» **Task item**:
Only an exact copy of the lines from the one containing "none -> grey brick F1:G1 level 1" through the last line of the material below belongs in the answer, with no pictures.

» **Records shown**:
○ ○ ○ ○ ○ ○ ○

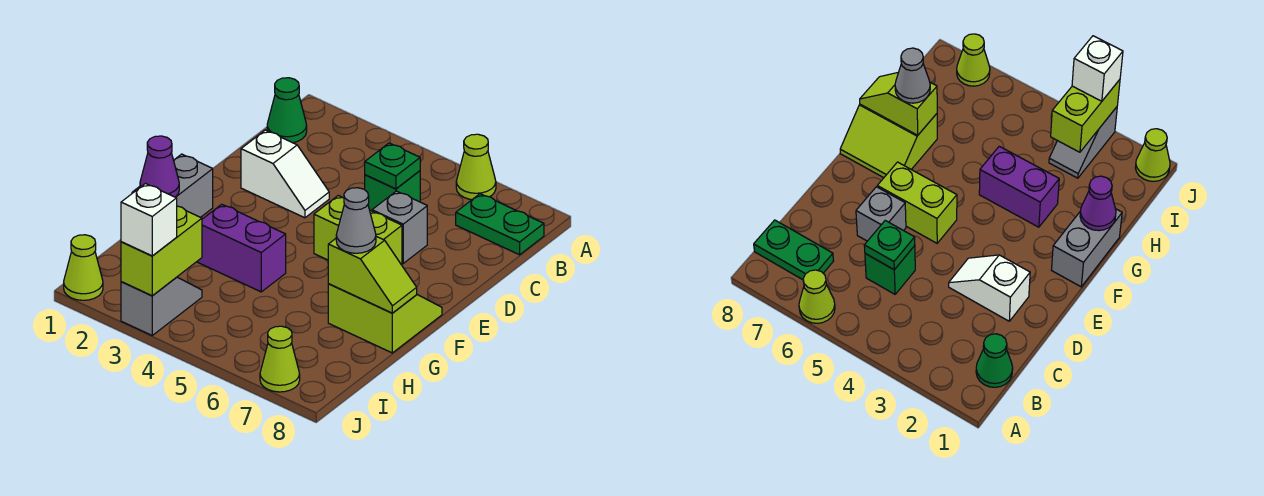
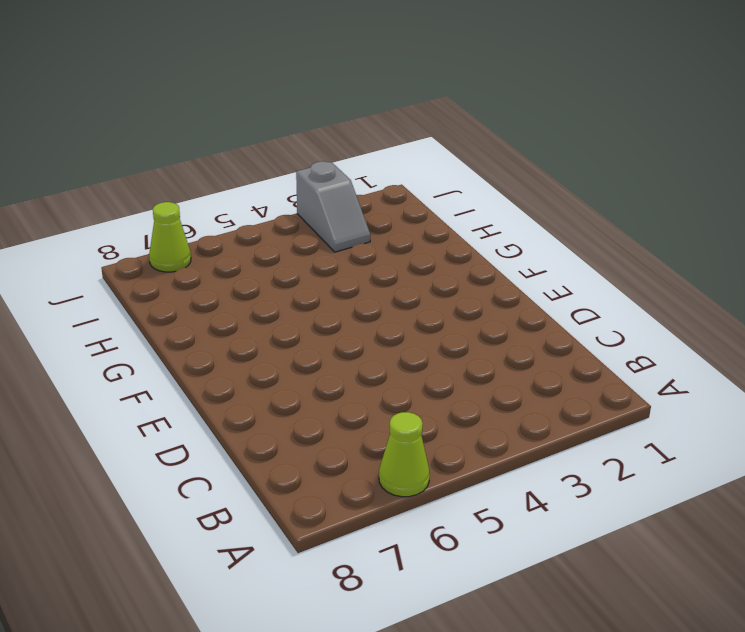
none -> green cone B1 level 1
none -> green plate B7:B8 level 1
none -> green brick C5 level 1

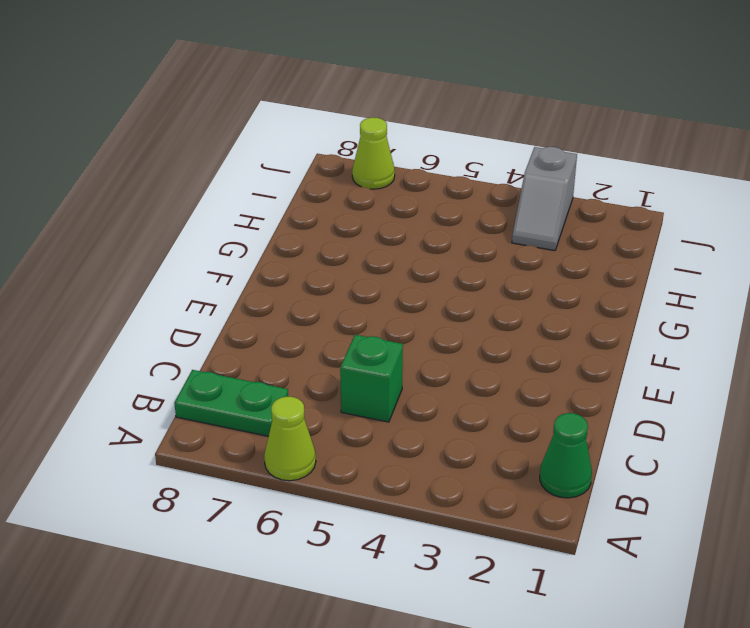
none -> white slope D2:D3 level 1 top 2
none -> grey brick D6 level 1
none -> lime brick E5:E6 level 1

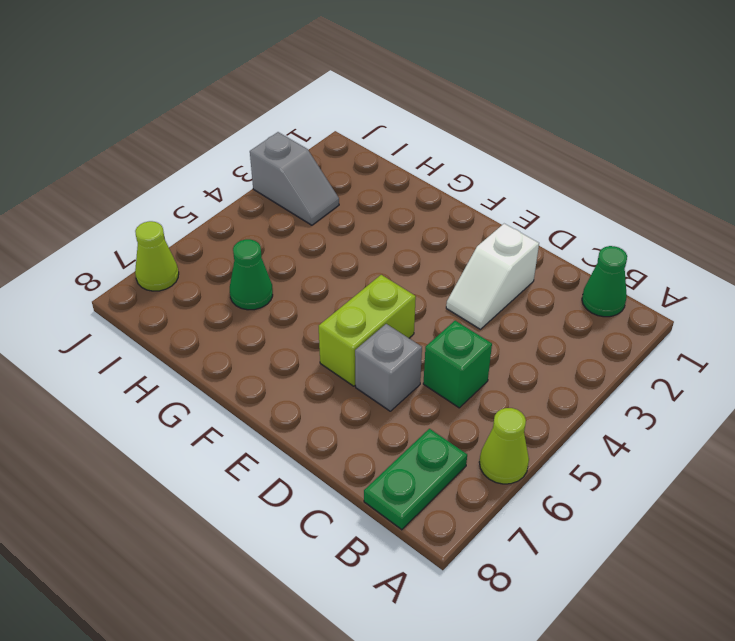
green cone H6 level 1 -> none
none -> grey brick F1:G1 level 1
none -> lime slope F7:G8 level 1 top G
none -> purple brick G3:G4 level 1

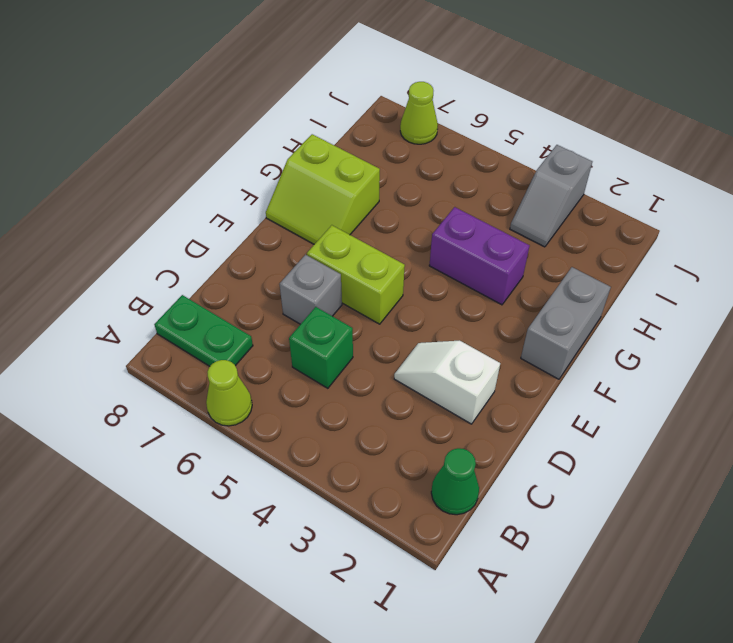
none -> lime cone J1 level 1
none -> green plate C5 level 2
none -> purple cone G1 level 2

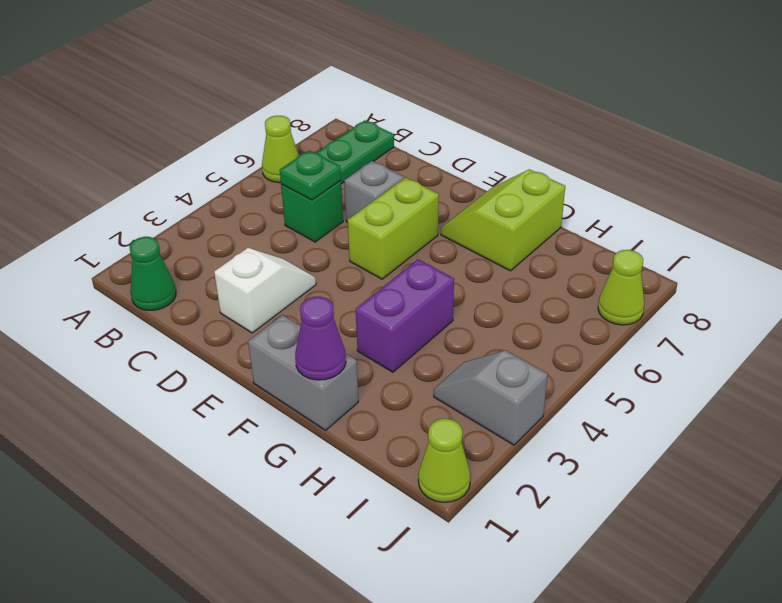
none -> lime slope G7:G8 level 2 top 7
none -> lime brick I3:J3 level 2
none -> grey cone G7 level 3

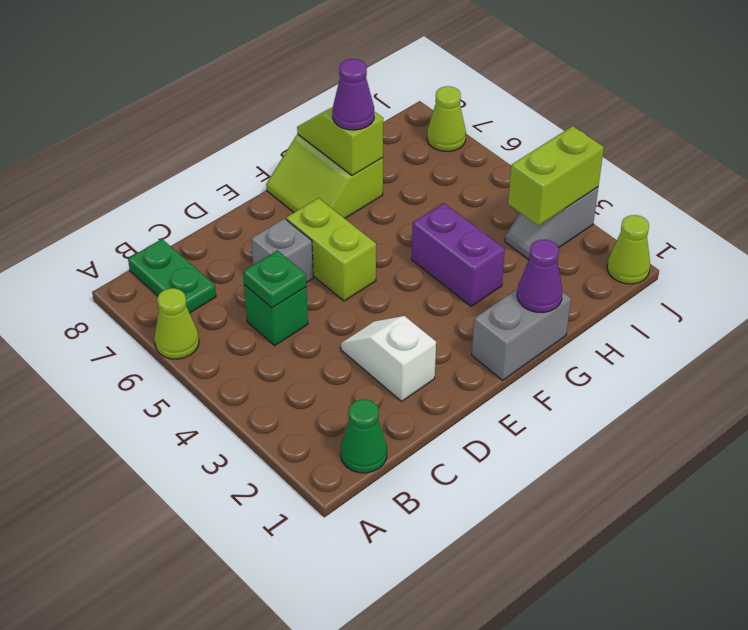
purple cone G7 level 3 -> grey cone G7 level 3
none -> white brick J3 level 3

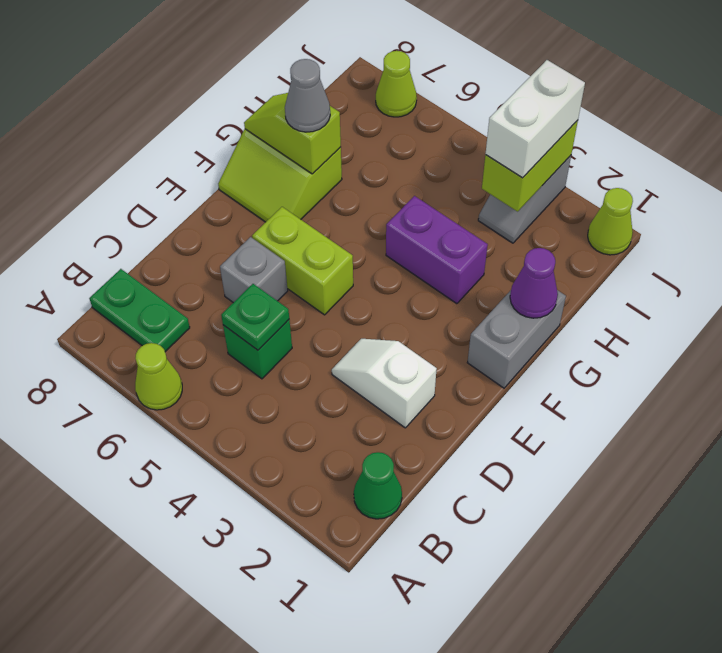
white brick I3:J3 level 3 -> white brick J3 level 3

○ ○ ○ ○ ○ ○ ○

» **Result**:
none -> grey brick F1:G1 level 1
none -> lime slope F7:G8 level 1 top G
none -> purple brick G3:G4 level 1

none -> lime cone J1 level 1
none -> green plate C5 level 2
none -> purple cone G1 level 2

none -> lime slope G7:G8 level 2 top 7
none -> lime brick I3:J3 level 2
none -> grey cone G7 level 3

purple cone G7 level 3 -> grey cone G7 level 3
none -> white brick J3 level 3

white brick I3:J3 level 3 -> white brick J3 level 3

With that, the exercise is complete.